=== Begin Enclosure ===

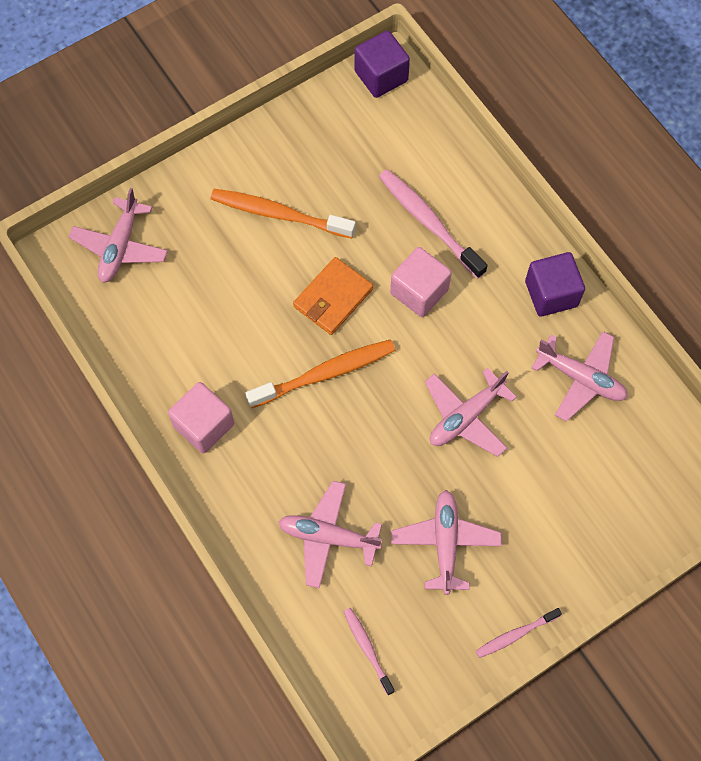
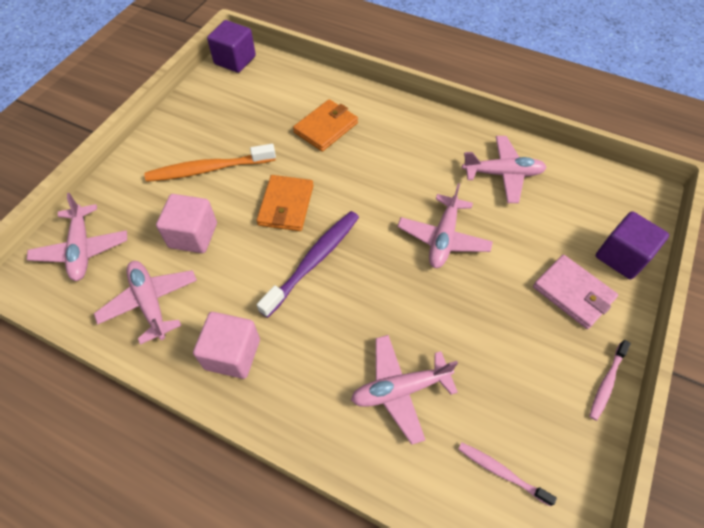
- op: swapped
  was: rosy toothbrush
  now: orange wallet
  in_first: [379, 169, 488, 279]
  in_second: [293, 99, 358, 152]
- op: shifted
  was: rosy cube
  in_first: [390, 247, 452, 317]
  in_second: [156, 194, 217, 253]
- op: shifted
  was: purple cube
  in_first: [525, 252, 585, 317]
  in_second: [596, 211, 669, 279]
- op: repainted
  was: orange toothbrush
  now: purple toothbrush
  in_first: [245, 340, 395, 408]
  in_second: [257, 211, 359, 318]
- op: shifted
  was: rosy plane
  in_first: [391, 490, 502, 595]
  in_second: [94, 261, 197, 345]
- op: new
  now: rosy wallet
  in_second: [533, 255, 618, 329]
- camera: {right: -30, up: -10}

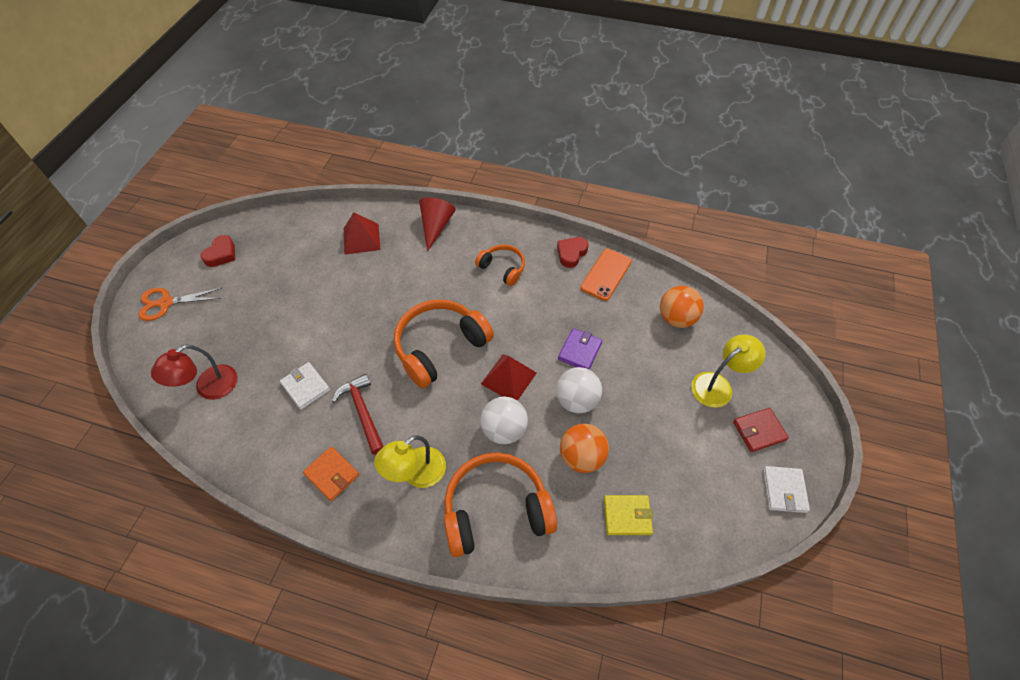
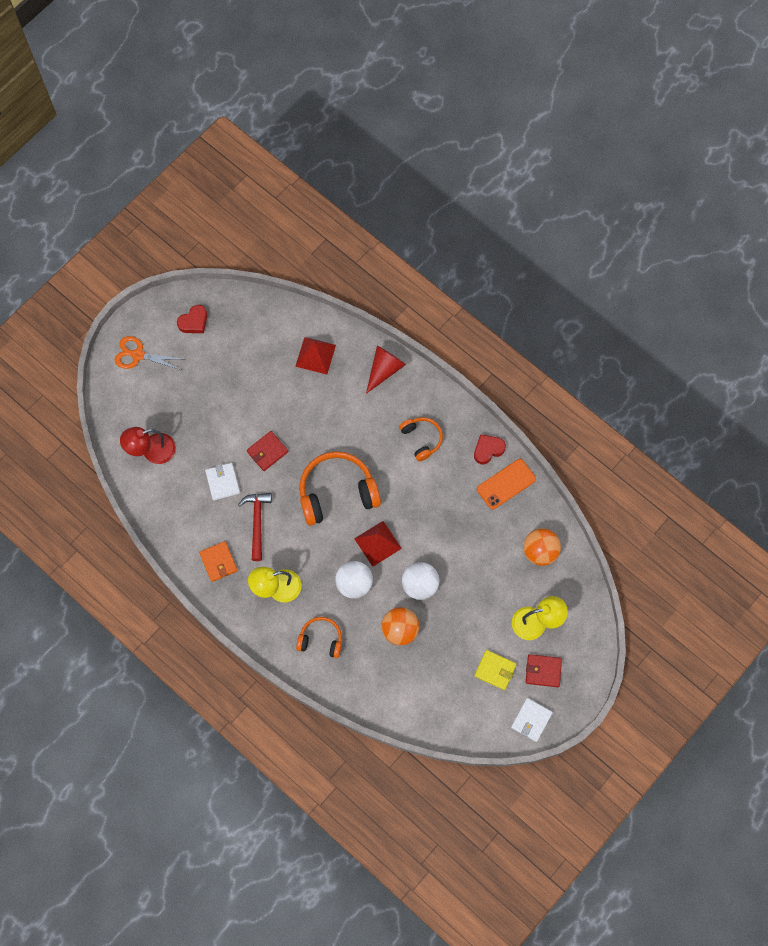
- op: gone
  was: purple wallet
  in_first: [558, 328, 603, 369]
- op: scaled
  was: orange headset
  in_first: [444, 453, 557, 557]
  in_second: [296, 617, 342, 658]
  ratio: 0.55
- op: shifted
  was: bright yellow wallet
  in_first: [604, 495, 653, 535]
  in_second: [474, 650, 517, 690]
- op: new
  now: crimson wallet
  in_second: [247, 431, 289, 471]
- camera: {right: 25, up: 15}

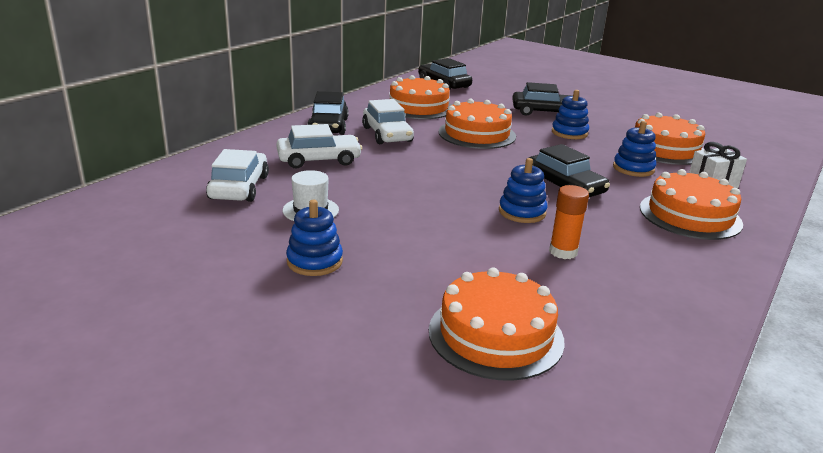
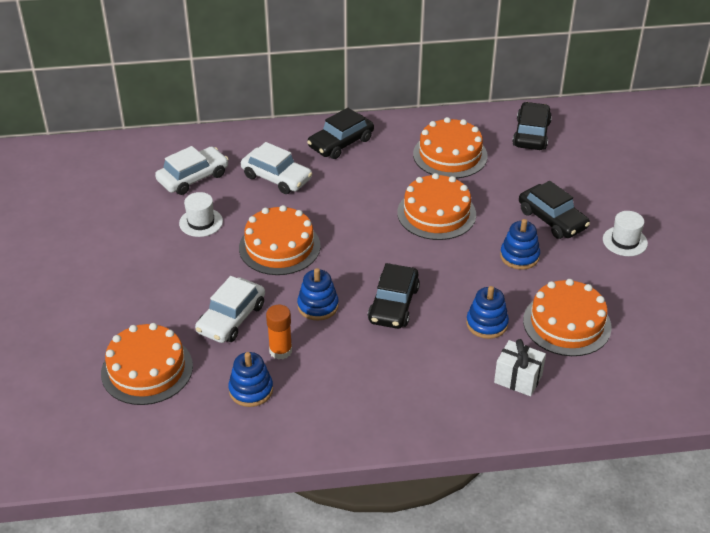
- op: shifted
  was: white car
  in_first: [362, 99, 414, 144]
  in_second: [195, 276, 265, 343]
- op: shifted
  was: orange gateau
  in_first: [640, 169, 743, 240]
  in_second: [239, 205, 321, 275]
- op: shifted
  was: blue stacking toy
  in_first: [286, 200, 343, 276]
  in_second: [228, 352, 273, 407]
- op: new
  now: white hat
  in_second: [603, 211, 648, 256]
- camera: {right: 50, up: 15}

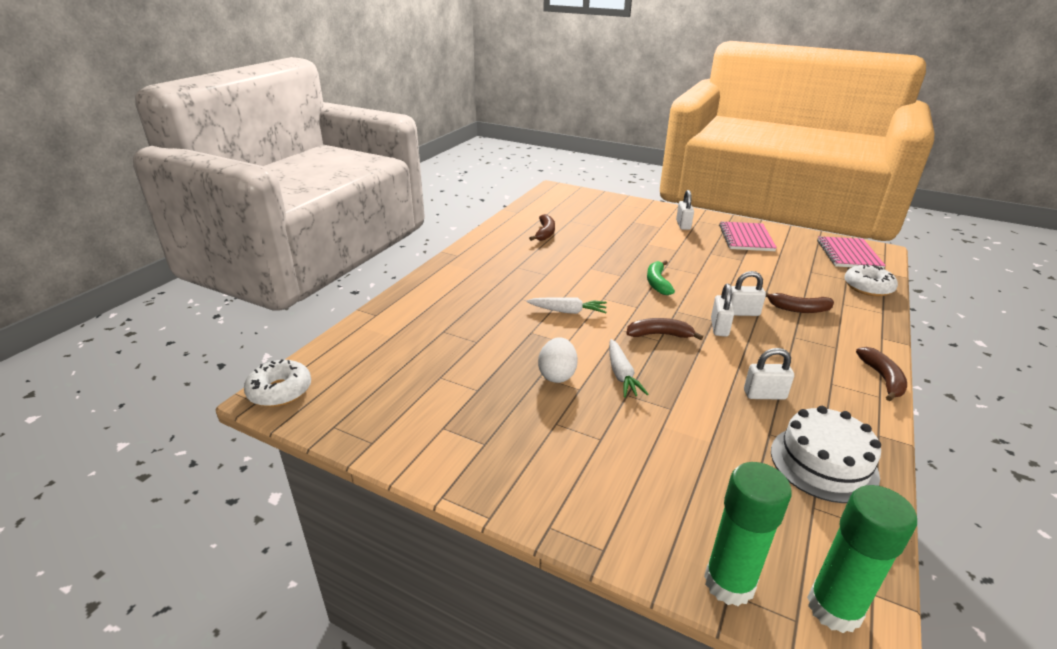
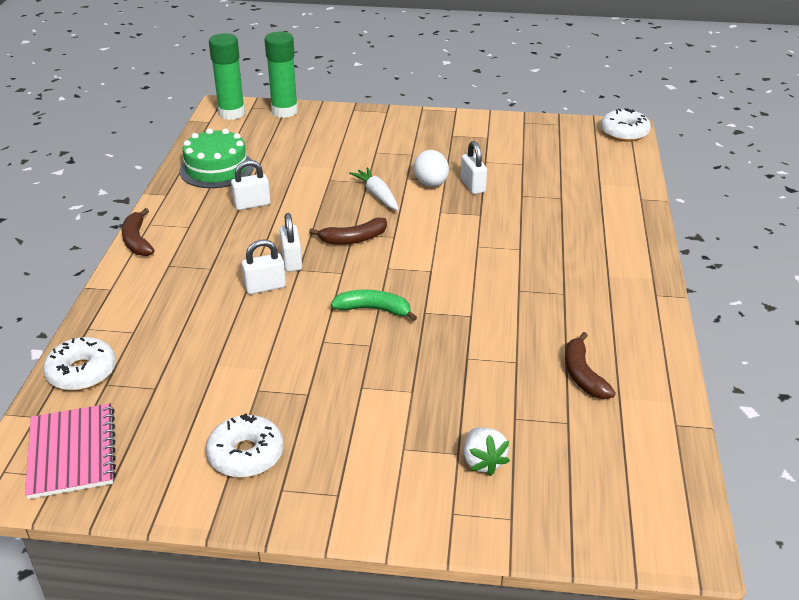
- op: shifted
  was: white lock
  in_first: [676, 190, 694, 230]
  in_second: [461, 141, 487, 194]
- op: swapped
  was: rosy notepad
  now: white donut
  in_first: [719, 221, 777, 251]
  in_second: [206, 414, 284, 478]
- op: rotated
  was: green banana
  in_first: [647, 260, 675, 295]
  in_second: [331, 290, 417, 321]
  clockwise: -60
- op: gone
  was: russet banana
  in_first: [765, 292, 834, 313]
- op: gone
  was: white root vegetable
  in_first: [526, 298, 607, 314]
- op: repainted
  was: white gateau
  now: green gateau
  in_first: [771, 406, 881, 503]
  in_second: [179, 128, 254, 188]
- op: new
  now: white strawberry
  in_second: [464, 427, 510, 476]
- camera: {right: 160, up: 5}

=== End Enclosure ===

Activity >> Leave out the pictures and repeat exactly the lines from the start of the material through the line that contains "in_second: [228, 352, 273, 407]", both included.

Task solution >>
- op: swapped
  was: rosy toothbrush
  now: orange wallet
  in_first: [379, 169, 488, 279]
  in_second: [293, 99, 358, 152]
- op: shifted
  was: rosy cube
  in_first: [390, 247, 452, 317]
  in_second: [156, 194, 217, 253]
- op: shifted
  was: purple cube
  in_first: [525, 252, 585, 317]
  in_second: [596, 211, 669, 279]
- op: repainted
  was: orange toothbrush
  now: purple toothbrush
  in_first: [245, 340, 395, 408]
  in_second: [257, 211, 359, 318]
- op: shifted
  was: rosy plane
  in_first: [391, 490, 502, 595]
  in_second: [94, 261, 197, 345]
- op: new
  now: rosy wallet
  in_second: [533, 255, 618, 329]
- camera: {right: -30, up: -10}

- op: gone
  was: purple wallet
  in_first: [558, 328, 603, 369]
- op: scaled
  was: orange headset
  in_first: [444, 453, 557, 557]
  in_second: [296, 617, 342, 658]
  ratio: 0.55
- op: shifted
  was: bright yellow wallet
  in_first: [604, 495, 653, 535]
  in_second: [474, 650, 517, 690]
- op: new
  now: crimson wallet
  in_second: [247, 431, 289, 471]
- camera: {right: 25, up: 15}

- op: shifted
  was: white car
  in_first: [362, 99, 414, 144]
  in_second: [195, 276, 265, 343]
- op: shifted
  was: orange gateau
  in_first: [640, 169, 743, 240]
  in_second: [239, 205, 321, 275]
- op: shifted
  was: blue stacking toy
  in_first: [286, 200, 343, 276]
  in_second: [228, 352, 273, 407]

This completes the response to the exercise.